Data for analysis:
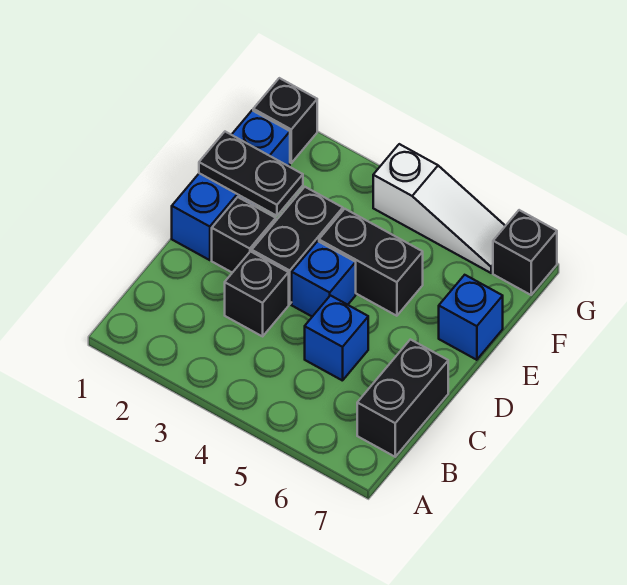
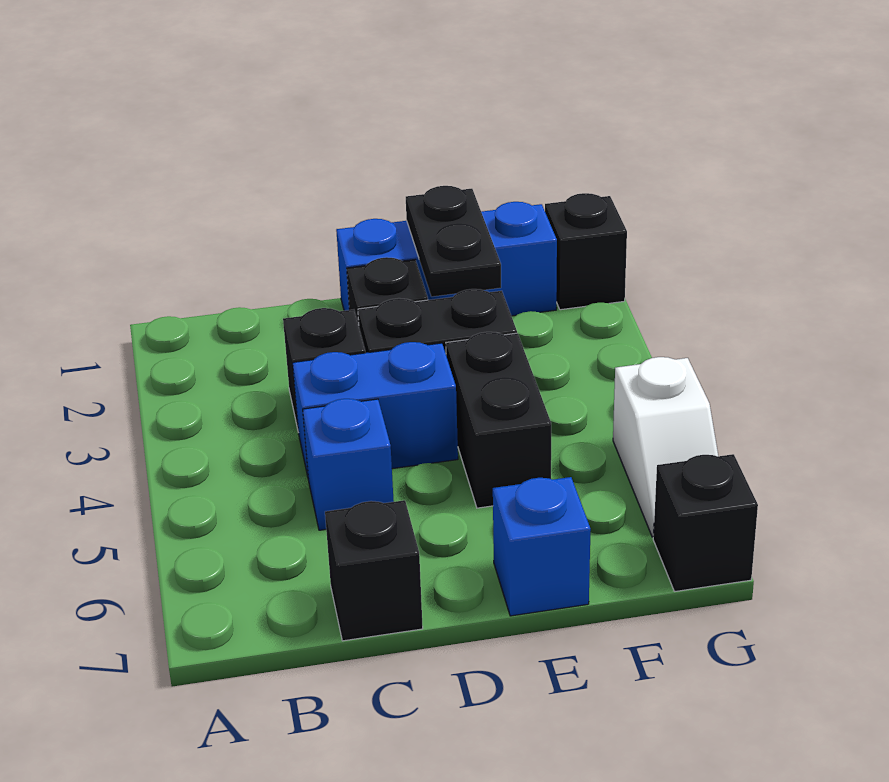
black 1x2 brick [357,339,448,457] -> black 1x1 brick [325,500,423,641]
blue 1x1 brick [292,241,356,317] -> blue 1x2 brick [293,342,458,480]
white 1x3 slope [373,144,505,273] -> white 1x2 slope [613,357,718,537]

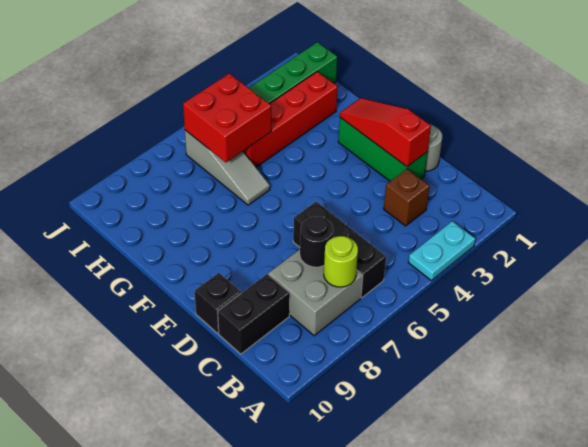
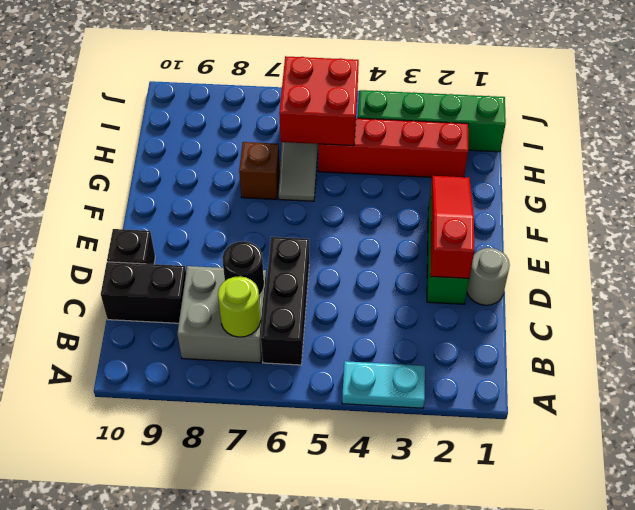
brown 1x1 brick [384,169,430,226] -> brown 1x1 brick moved to [239,142,280,199]

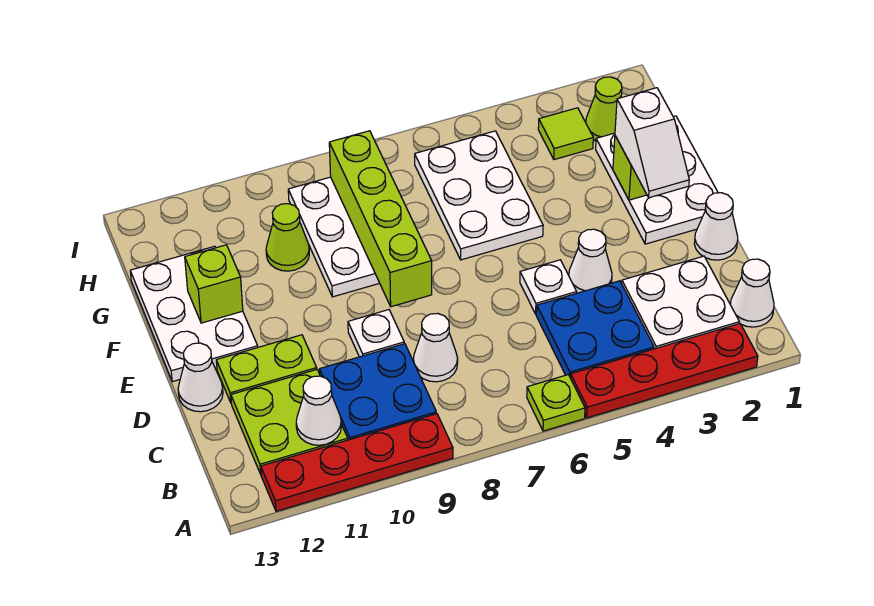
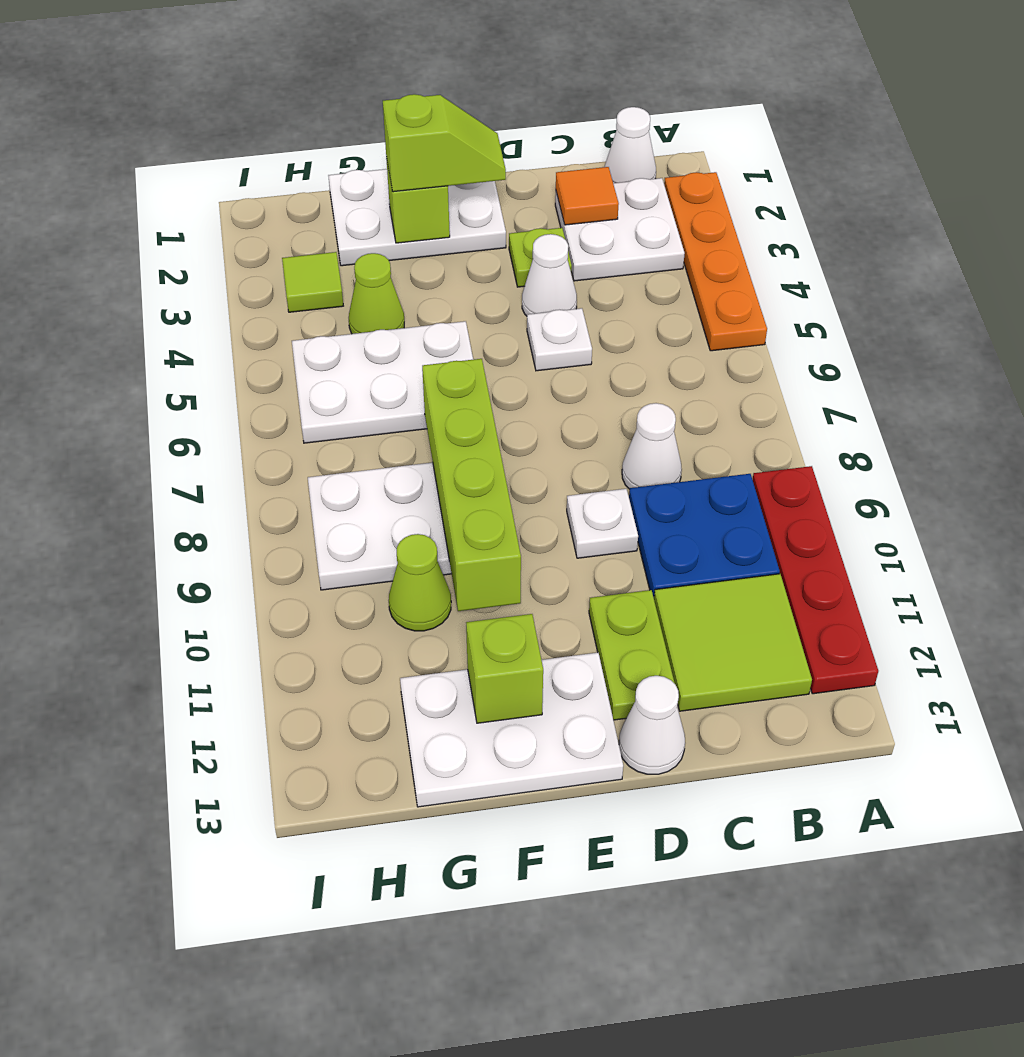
red 1x4 plate [571,323,758,418] -> orange 1x4 plate [664,172,767,351]
lime 1x1 plate [527,375,585,431] -> lime 1x1 plate moved to [509,228,572,287]
blue 2x2 plate [536,281,654,378] -> none
lime 2x2 plate [231,370,348,474] -> lime 2x2 tile [654,574,812,711]
white 1x1 cone [296,376,341,445] -> none
none -> orange 1x1 tile [556,167,619,225]
white 1x1 cone [694,193,738,260] -> none
white 1x2 slope [615,88,689,198] -> lime 1x2 slope [383,94,506,192]
lime 1x4 brick [329,131,432,307] -> lime 1x4 brick turned to [422,359,521,611]
lime 1x1 cone [586,77,622,141] -> lime 1x1 cone moved to [349,253,404,334]

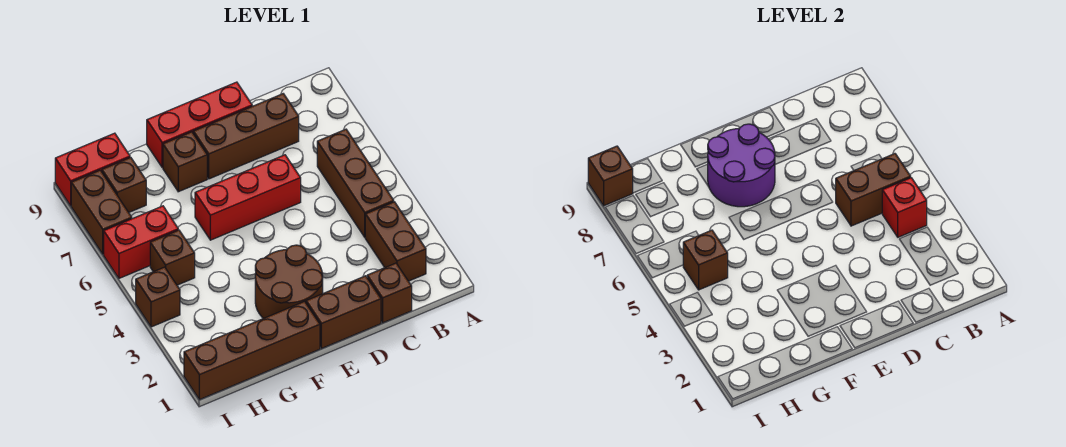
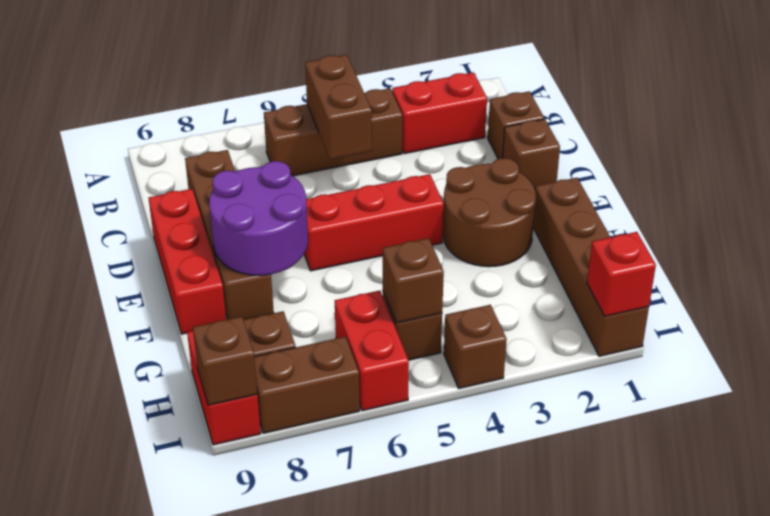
brown 1x2 brick [365,202,426,281] -> red 1x2 brick [392,72,487,154]
red 1x1 brick [882,178,927,237] -> red 1x1 brick moved to [587,232,656,316]
brown 1x2 brick [306,276,381,349] -> brown 1x1 brick [503,119,560,189]
red 1x3 brick [195,155,301,240] -> red 1x3 brick turned to [304,174,444,271]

Exercise brief: Determine the number of lines in the data that contain "lime" as a word or string, and state only that number.

Result of this exercise: 5